◆ Aim of the task ◆
Print every item below verbatim, leaving the pictures out of your output.

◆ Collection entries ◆
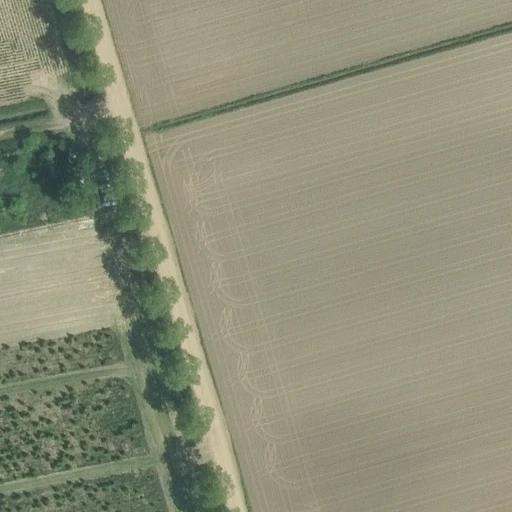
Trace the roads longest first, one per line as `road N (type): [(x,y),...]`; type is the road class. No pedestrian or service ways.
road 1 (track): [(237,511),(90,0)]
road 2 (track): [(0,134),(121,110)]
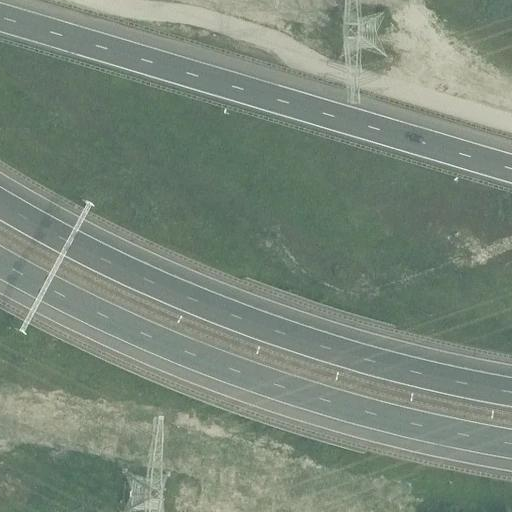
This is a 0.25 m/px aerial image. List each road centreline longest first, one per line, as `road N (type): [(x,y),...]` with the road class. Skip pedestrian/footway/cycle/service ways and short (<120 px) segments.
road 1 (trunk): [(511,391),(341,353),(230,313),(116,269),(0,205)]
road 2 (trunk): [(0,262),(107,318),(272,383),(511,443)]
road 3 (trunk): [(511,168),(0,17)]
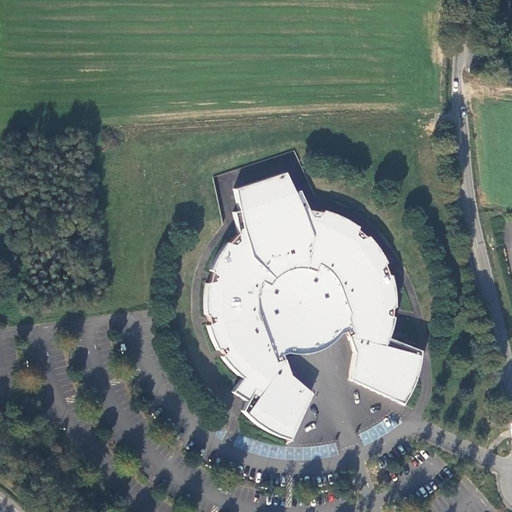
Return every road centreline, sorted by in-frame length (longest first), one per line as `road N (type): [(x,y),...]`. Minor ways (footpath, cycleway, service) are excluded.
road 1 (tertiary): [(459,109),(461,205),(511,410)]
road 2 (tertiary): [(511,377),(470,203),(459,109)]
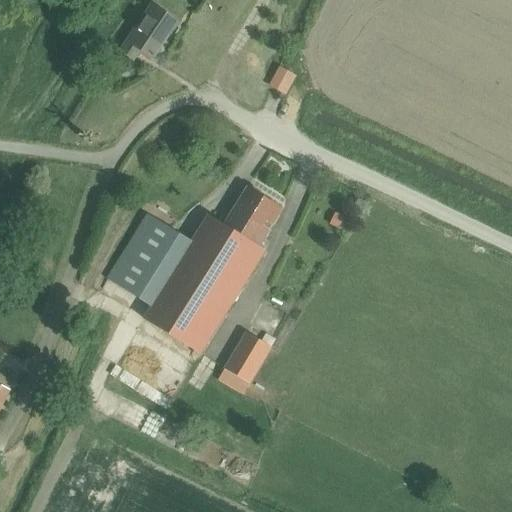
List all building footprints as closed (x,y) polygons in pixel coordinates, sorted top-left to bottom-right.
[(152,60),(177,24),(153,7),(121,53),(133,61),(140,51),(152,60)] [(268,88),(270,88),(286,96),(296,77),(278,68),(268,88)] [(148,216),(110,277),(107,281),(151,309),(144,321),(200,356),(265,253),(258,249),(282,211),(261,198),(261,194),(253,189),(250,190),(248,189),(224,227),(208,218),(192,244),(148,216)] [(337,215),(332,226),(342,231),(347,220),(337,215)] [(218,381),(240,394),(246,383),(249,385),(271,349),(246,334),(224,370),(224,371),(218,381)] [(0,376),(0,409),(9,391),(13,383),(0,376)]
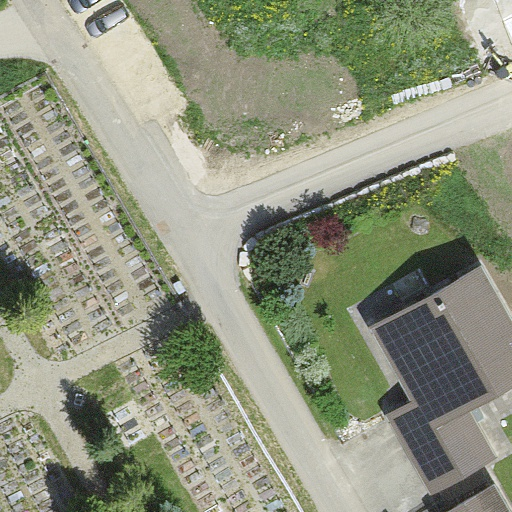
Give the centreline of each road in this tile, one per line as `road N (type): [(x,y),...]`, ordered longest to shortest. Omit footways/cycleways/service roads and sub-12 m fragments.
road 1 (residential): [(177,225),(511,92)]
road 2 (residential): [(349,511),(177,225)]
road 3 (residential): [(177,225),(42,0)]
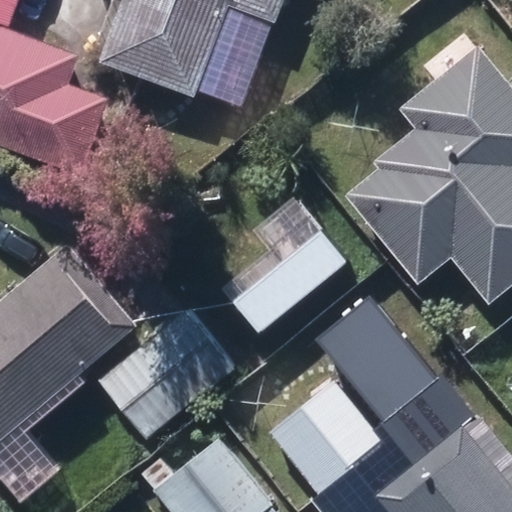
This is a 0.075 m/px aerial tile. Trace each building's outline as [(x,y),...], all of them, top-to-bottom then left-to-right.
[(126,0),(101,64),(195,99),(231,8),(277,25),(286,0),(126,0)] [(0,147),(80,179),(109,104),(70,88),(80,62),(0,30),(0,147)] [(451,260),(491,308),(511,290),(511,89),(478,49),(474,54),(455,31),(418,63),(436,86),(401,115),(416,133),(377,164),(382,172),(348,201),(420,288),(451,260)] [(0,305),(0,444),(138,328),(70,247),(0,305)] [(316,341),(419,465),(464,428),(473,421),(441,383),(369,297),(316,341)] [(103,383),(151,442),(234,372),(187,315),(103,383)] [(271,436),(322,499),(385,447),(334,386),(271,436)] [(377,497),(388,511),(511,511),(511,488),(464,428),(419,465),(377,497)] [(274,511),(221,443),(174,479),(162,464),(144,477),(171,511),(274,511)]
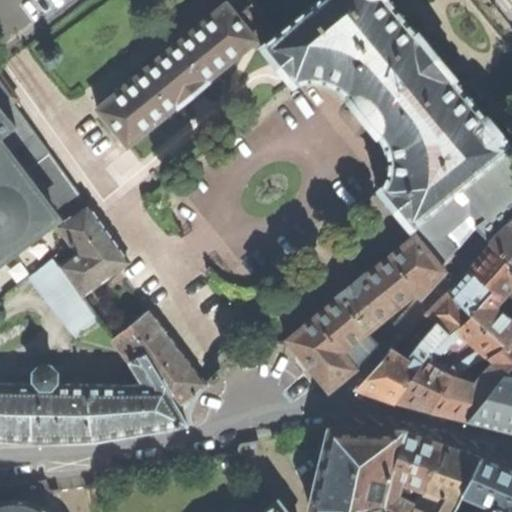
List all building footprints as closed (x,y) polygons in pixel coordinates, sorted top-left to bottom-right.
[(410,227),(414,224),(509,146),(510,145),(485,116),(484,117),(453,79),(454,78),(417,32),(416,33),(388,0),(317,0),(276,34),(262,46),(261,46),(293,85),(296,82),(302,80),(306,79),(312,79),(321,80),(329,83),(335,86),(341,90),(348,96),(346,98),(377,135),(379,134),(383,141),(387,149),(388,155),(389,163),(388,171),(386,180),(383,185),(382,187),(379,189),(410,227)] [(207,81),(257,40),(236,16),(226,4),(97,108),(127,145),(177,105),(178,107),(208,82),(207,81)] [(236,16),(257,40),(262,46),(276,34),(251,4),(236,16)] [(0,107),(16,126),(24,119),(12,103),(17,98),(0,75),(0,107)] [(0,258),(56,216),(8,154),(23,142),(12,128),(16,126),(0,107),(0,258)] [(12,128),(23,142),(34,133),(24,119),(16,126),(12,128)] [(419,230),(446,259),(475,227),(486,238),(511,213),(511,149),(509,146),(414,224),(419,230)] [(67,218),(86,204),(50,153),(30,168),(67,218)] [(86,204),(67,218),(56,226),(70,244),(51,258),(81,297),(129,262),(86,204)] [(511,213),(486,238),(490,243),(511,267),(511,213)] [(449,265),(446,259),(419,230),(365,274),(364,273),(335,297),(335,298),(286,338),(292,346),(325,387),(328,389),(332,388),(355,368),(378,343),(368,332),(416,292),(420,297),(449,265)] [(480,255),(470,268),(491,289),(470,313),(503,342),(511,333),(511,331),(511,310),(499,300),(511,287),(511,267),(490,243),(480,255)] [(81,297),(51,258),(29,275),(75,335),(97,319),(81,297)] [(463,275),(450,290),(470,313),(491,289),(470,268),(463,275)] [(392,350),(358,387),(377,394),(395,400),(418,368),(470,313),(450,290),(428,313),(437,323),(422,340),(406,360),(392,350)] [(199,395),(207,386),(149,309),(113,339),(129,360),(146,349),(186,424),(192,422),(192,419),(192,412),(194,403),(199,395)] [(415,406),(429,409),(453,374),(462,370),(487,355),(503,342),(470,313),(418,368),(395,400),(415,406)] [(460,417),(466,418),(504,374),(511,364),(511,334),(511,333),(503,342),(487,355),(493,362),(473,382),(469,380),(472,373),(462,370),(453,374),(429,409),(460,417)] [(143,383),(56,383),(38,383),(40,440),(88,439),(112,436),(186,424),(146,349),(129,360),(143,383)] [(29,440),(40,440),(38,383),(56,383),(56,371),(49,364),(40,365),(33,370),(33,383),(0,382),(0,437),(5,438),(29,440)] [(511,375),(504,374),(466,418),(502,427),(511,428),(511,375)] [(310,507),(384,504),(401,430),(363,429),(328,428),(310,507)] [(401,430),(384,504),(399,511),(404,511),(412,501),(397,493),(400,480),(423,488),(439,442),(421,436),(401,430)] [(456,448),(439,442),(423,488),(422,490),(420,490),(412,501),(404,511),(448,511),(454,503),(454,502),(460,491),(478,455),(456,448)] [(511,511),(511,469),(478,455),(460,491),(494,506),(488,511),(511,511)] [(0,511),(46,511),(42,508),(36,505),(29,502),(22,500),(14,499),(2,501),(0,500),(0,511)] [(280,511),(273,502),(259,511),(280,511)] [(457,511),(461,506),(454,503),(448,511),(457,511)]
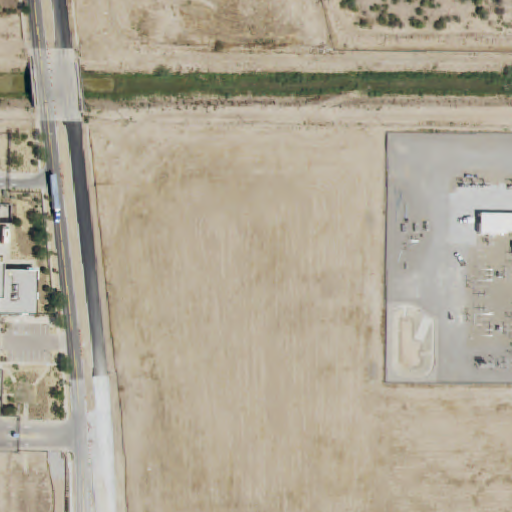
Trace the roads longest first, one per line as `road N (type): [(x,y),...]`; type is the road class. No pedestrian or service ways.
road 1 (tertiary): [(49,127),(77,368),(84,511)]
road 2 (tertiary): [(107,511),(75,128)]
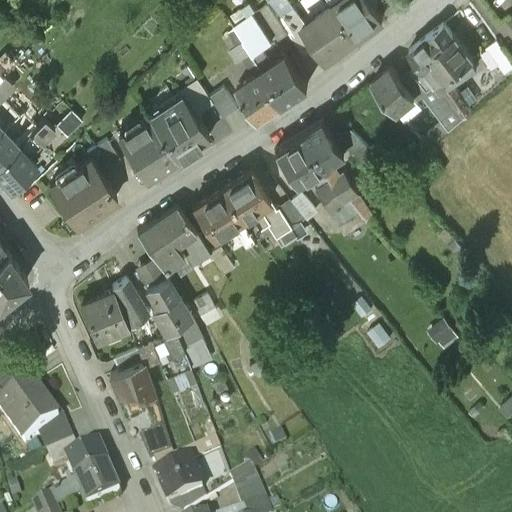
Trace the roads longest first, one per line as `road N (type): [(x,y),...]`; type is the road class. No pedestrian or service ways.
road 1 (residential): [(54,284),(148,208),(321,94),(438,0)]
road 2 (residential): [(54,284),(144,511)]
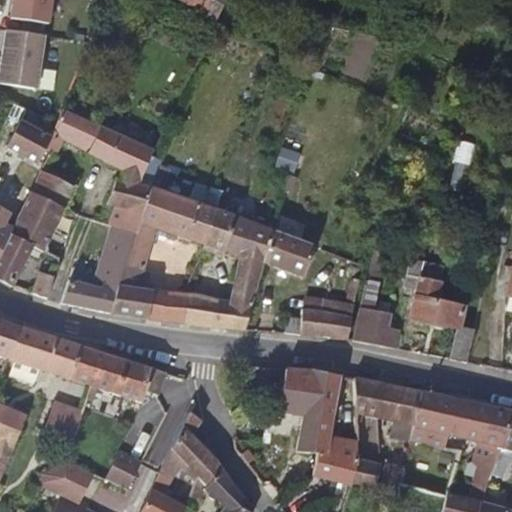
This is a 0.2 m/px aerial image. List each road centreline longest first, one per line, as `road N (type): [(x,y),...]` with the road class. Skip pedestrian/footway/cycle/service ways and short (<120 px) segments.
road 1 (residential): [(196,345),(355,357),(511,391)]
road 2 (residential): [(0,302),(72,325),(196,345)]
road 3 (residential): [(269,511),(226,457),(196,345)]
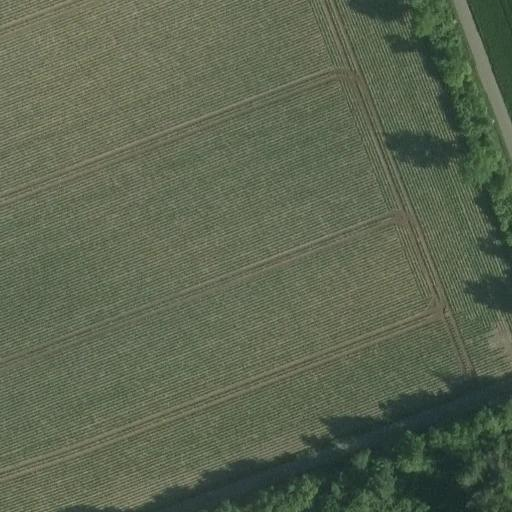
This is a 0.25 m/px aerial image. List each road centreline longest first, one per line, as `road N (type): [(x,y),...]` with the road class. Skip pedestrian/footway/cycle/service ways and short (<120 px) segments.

◆ Solution to the exercise ◆
Trace the roads longest first, one per line as `road N (type): [(x,y),...]`; type is the road class. No pedestrian or service ways.
road 1 (track): [(237,511),(90,0)]
road 2 (track): [(0,134),(121,110)]
This is a 0.25 m/px aerial image. List each road centreline longest first, one per line, as `road N (type): [(x,y),...]` with the road class. Skip pedestrian/footway/cycle/service ways and short (<120 px) segments.
road 1 (trunk): [(511,391),(341,353),(230,313),(116,269),(0,205)]
road 2 (trunk): [(0,262),(107,318),(272,383),(511,443)]
road 3 (trunk): [(511,168),(0,17)]
Return every road centreline, sorted by in-frame length (longest first), one per line as `road N (type): [(x,y),...]`. Minor ways (footpath, cycleway, service) are excluded.
road 1 (tertiary): [(459,109),(461,205),(511,410)]
road 2 (tertiary): [(511,377),(470,203),(459,109)]
List all building footprints as closed (x,y) polygons in pixel coordinates, sorted top-left to bottom-right.
[(152,60),(177,24),(153,7),(121,53),(133,61),(140,51),(152,60)] [(268,88),(270,88),(286,96),(296,77),(278,68),(268,88)] [(148,216),(110,277),(107,281),(151,309),(144,321),(200,356),(265,253),(258,249),(282,211),(261,198),(261,194),(253,189),(250,190),(248,189),(224,227),(208,218),(192,244),(148,216)] [(337,215),(332,226),(342,231),(347,220),(337,215)] [(218,381),(240,394),(246,383),(249,385),(271,349),(246,334),(224,370),(224,371),(218,381)] [(0,376),(0,409),(9,391),(13,383),(0,376)]
Give the centreline of each road in this tile, one per line as `road N (type): [(x,y),...]`, ordered longest to shortest. Omit footways/cycleways/service roads and sub-12 m fragments.
road 1 (residential): [(177,225),(511,92)]
road 2 (residential): [(349,511),(177,225)]
road 3 (residential): [(177,225),(42,0)]
This is a 0.075 m/px aerial tile. Trace each building's outline as [(x,y),...], all of them, top-to-bottom then left-to-right.
[(126,0),(101,64),(195,99),(231,8),(277,25),(286,0),(126,0)] [(0,147),(80,179),(109,104),(70,88),(80,62),(0,30),(0,147)] [(451,260),(491,308),(511,290),(511,89),(478,49),(474,54),(455,31),(418,63),(436,86),(401,115),(416,133),(377,164),(382,172),(348,201),(420,288),(451,260)] [(0,305),(0,444),(138,328),(70,247),(0,305)] [(316,341),(419,465),(464,428),(473,421),(441,383),(369,297),(316,341)] [(103,383),(151,442),(234,372),(187,315),(103,383)] [(271,436),(322,499),(385,447),(334,386),(271,436)] [(377,497),(388,511),(511,511),(511,488),(464,428),(419,465),(377,497)] [(274,511),(221,443),(174,479),(162,464),(144,477),(171,511),(274,511)]
List all building footprints as closed (x,y) polygons in pixel coordinates, sorted top-left to bottom-right.
[(410,227),(414,224),(509,146),(510,145),(485,116),(484,117),(453,79),(454,78),(417,32),(416,33),(388,0),(317,0),(276,34),(262,46),(261,46),(293,85),(296,82),(302,80),(306,79),(312,79),(321,80),(329,83),(335,86),(341,90),(348,96),(346,98),(377,135),(379,134),(383,141),(387,149),(388,155),(389,163),(388,171),(386,180),(383,185),(382,187),(379,189),(410,227)] [(207,81),(257,40),(236,16),(226,4),(97,108),(127,145),(177,105),(178,107),(208,82),(207,81)] [(236,16),(257,40),(262,46),(276,34),(251,4),(236,16)] [(0,107),(16,126),(24,119),(12,103),(17,98),(0,75),(0,107)] [(0,258),(56,216),(8,154),(23,142),(12,128),(16,126),(0,107),(0,258)] [(12,128),(23,142),(34,133),(24,119),(16,126),(12,128)] [(419,230),(446,259),(475,227),(486,238),(511,213),(511,149),(509,146),(414,224),(419,230)] [(67,218),(86,204),(50,153),(30,168),(67,218)] [(86,204),(67,218),(56,226),(70,244),(51,258),(81,297),(129,262),(86,204)] [(511,213),(486,238),(490,243),(511,267),(511,213)] [(449,265),(446,259),(419,230),(365,274),(364,273),(335,297),(335,298),(286,338),(292,346),(325,387),(328,389),(332,388),(355,368),(378,343),(368,332),(416,292),(420,297),(449,265)] [(480,255),(470,268),(491,289),(470,313),(503,342),(511,333),(511,331),(511,310),(499,300),(511,287),(511,267),(490,243),(480,255)] [(81,297),(51,258),(29,275),(75,335),(97,319),(81,297)] [(463,275),(450,290),(470,313),(491,289),(470,268),(463,275)] [(392,350),(358,387),(377,394),(395,400),(418,368),(470,313),(450,290),(428,313),(437,323),(422,340),(406,360),(392,350)] [(199,395),(207,386),(149,309),(113,339),(129,360),(146,349),(186,424),(192,422),(192,419),(192,412),(194,403),(199,395)] [(415,406),(429,409),(453,374),(462,370),(487,355),(503,342),(470,313),(418,368),(395,400),(415,406)] [(460,417),(466,418),(504,374),(511,364),(511,334),(511,333),(503,342),(487,355),(493,362),(473,382),(469,380),(472,373),(462,370),(453,374),(429,409),(460,417)] [(143,383),(56,383),(38,383),(40,440),(88,439),(112,436),(186,424),(146,349),(129,360),(143,383)] [(29,440),(40,440),(38,383),(56,383),(56,371),(49,364),(40,365),(33,370),(33,383),(0,382),(0,437),(5,438),(29,440)] [(511,375),(504,374),(466,418),(502,427),(511,428),(511,375)] [(310,507),(384,504),(401,430),(363,429),(328,428),(310,507)] [(401,430),(384,504),(399,511),(404,511),(412,501),(397,493),(400,480),(423,488),(439,442),(421,436),(401,430)] [(456,448),(439,442),(423,488),(422,490),(420,490),(412,501),(404,511),(448,511),(454,503),(454,502),(460,491),(478,455),(456,448)] [(511,511),(511,469),(478,455),(460,491),(494,506),(488,511),(511,511)] [(0,511),(46,511),(42,508),(36,505),(29,502),(22,500),(14,499),(2,501),(0,500),(0,511)] [(280,511),(273,502),(259,511),(280,511)] [(457,511),(461,506),(454,503),(448,511),(457,511)]
Trace the roads longest first, one per line as `road N (type): [(x,y),...]`; type is the road class. No pedestrian or service ways.
road 1 (tertiary): [(49,127),(77,368),(84,511)]
road 2 (tertiary): [(107,511),(75,128)]
Trace the roads longest first, one per line as `road N (type): [(x,y),...]`; type is the road class. No pedestrian or service ways.
road 1 (residential): [(54,284),(148,208),(321,94),(438,0)]
road 2 (residential): [(54,284),(144,511)]
This is a 0.2 m/px aerial image. List each road centreline longest first, one per line, as `road N (type): [(x,y),...]` with the road class. Skip pedestrian/footway/cycle/service ways and short (<120 px) segments.
road 1 (residential): [(196,345),(355,357),(511,391)]
road 2 (residential): [(0,302),(72,325),(196,345)]
road 3 (residential): [(269,511),(226,457),(196,345)]
This is a 0.25 m/px aerial image. List each road centreline longest first, one per line, as `road N (type): [(x,y),...]` with the road class. Skip pedestrian/footway/cycle/service ways and short (<120 px) segments.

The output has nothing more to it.